Segment Start: Data for processing

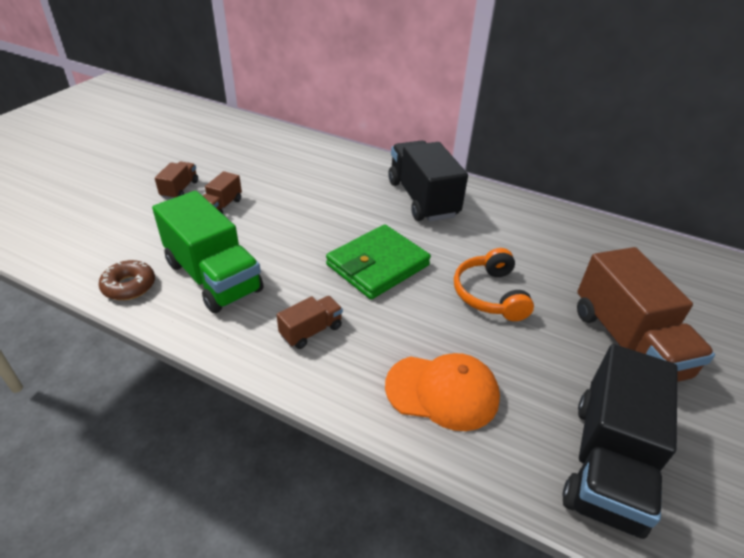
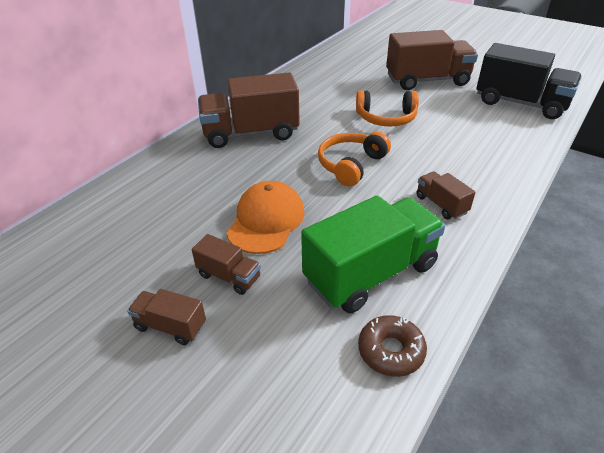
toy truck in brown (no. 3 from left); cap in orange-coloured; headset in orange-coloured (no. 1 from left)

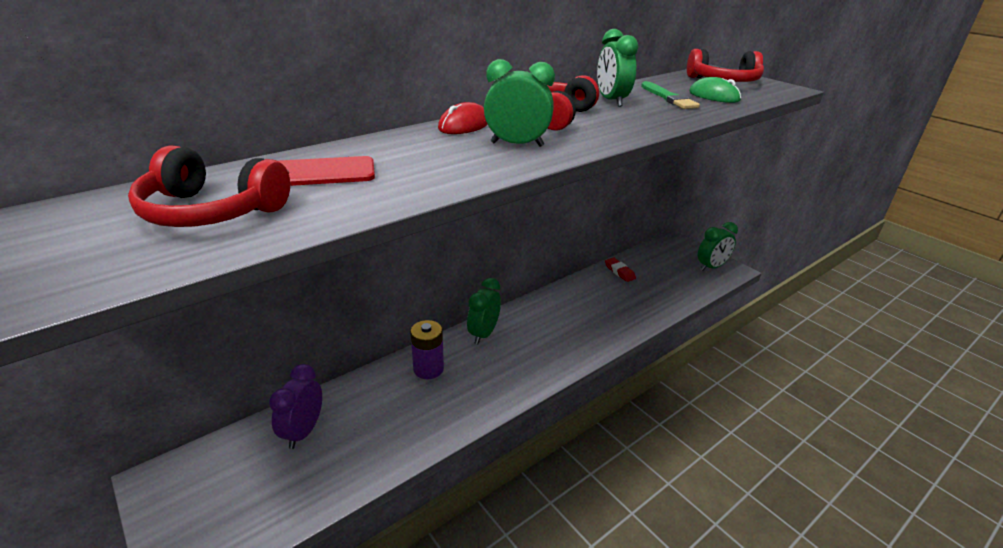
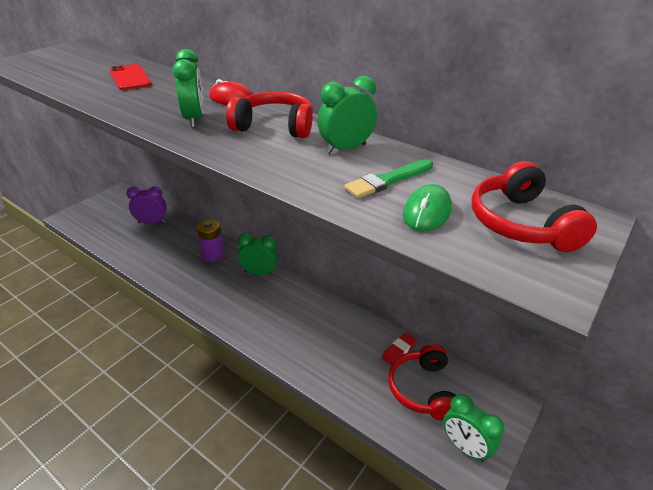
headset in red (no. 2 from left)

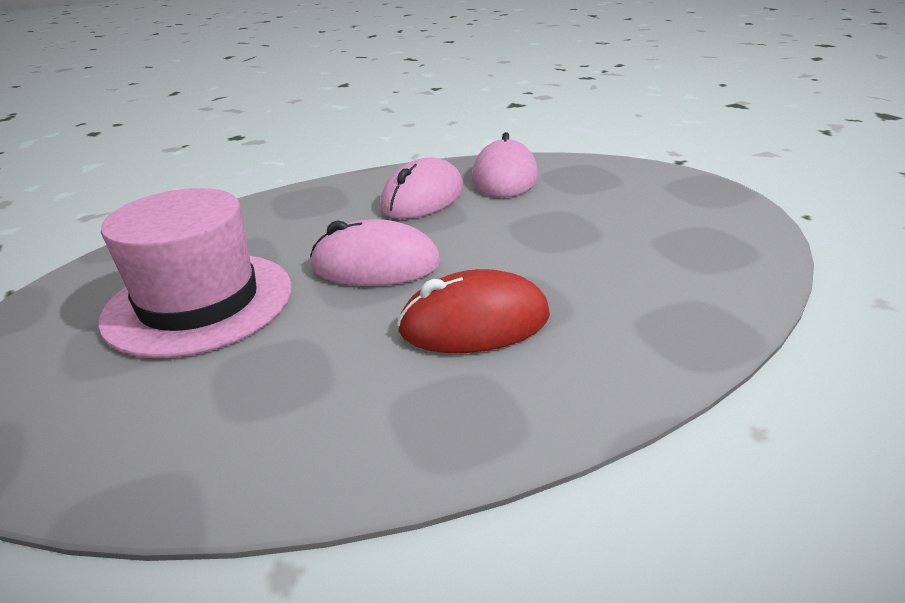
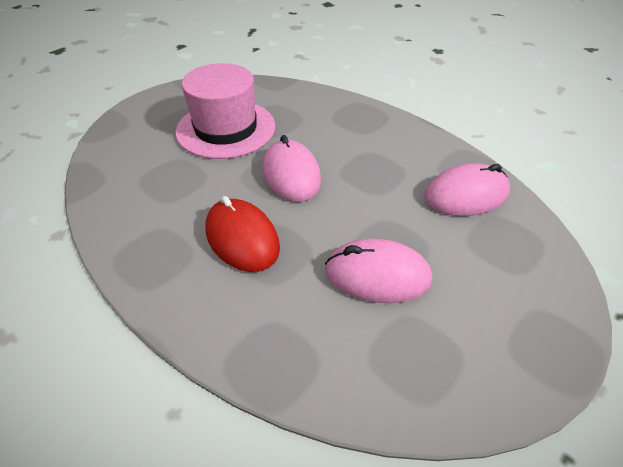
computer mouse in rose-pink (no. 2 from left)

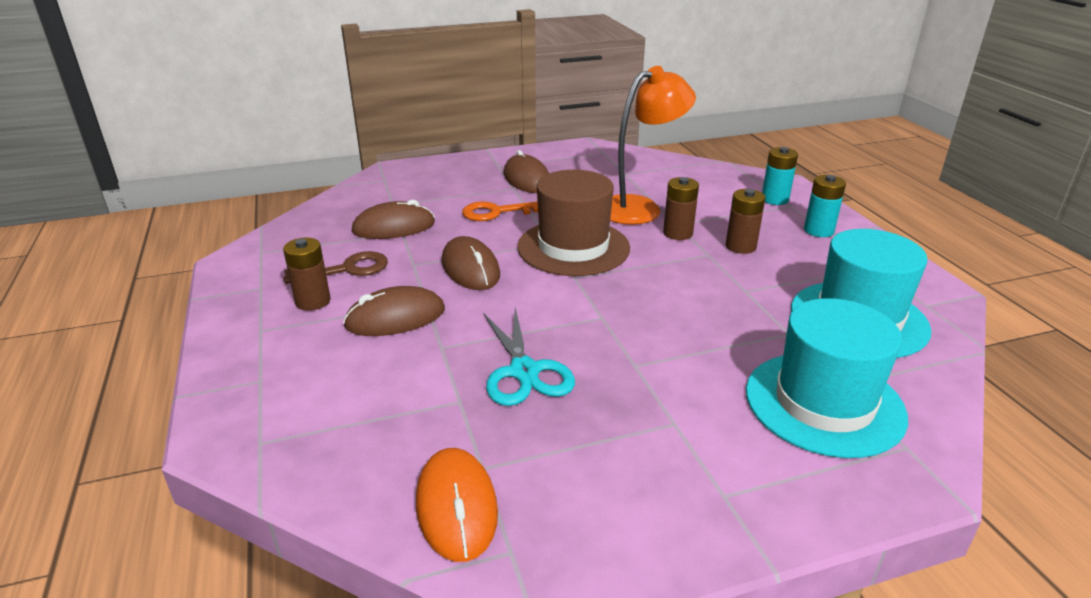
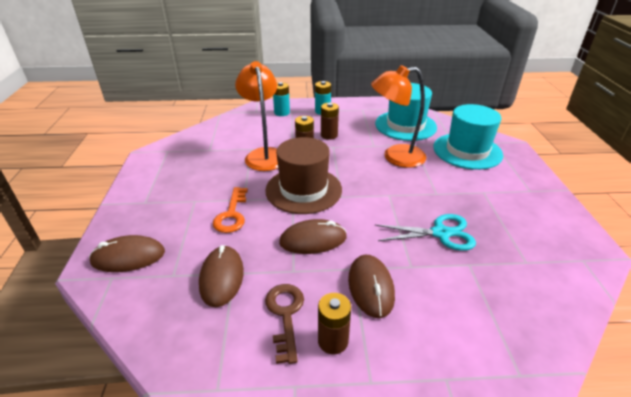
computer mouse in brown (no. 1 from left); lamp in orange-coloured (no. 2 from left); computer mouse in orange-coloured

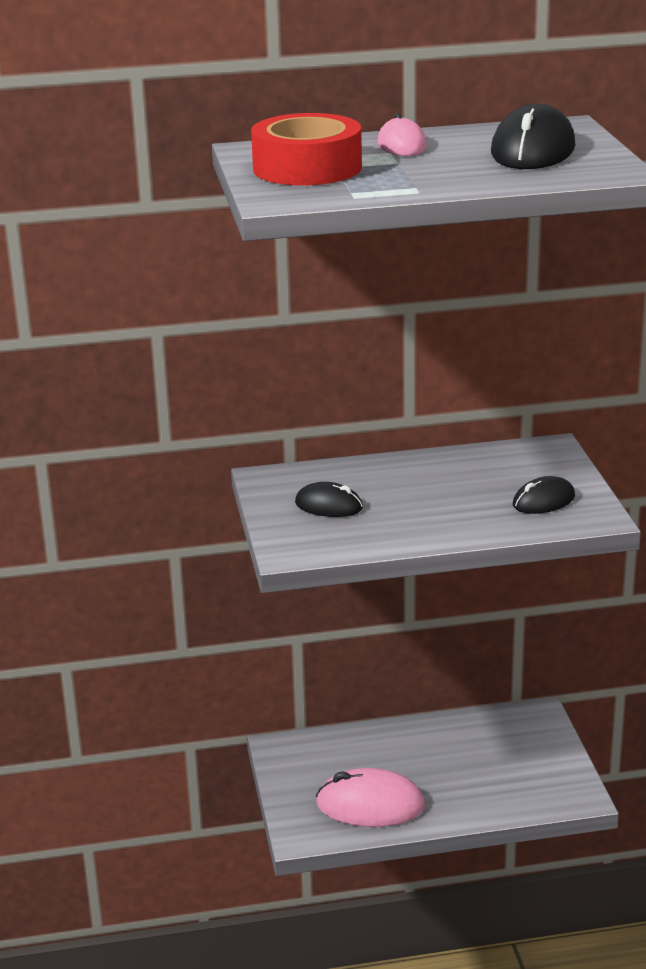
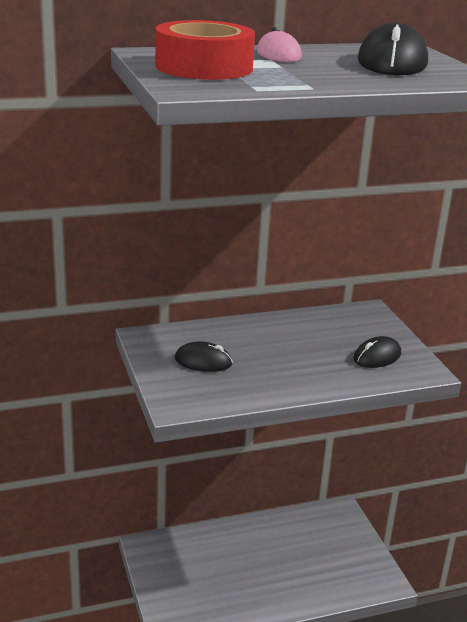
computer mouse in rose-pink (no. 1 from left in the first image)

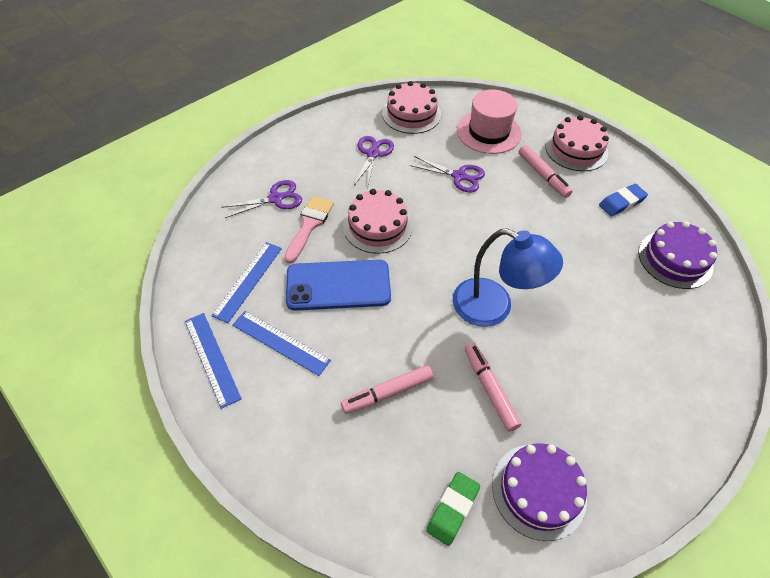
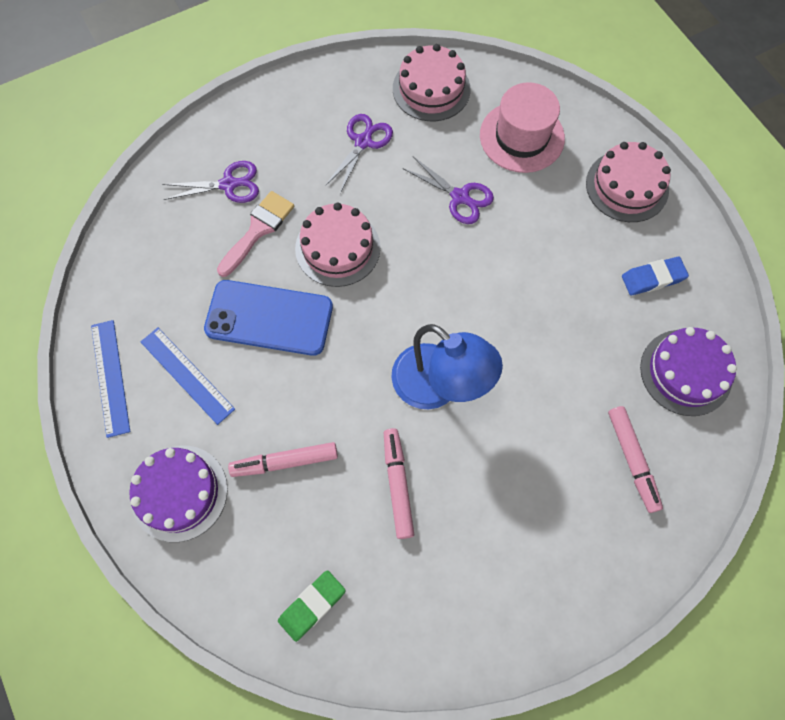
cake in purple (no. 1 from left); marker pen in rose-pink (no. 3 from left); straightedge in royal blue (no. 2 from left in the first image)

Segment End: Data for processing

= Your task =
Return, exactly as they stand, all of the lines above, but not the pictures.

= Solution =
toy truck in brown (no. 3 from left); cap in orange-coloured; headset in orange-coloured (no. 1 from left)

headset in red (no. 2 from left)

computer mouse in rose-pink (no. 2 from left)

computer mouse in brown (no. 1 from left); lamp in orange-coloured (no. 2 from left); computer mouse in orange-coloured

computer mouse in rose-pink (no. 1 from left in the first image)

cake in purple (no. 1 from left); marker pen in rose-pink (no. 3 from left); straightedge in royal blue (no. 2 from left in the first image)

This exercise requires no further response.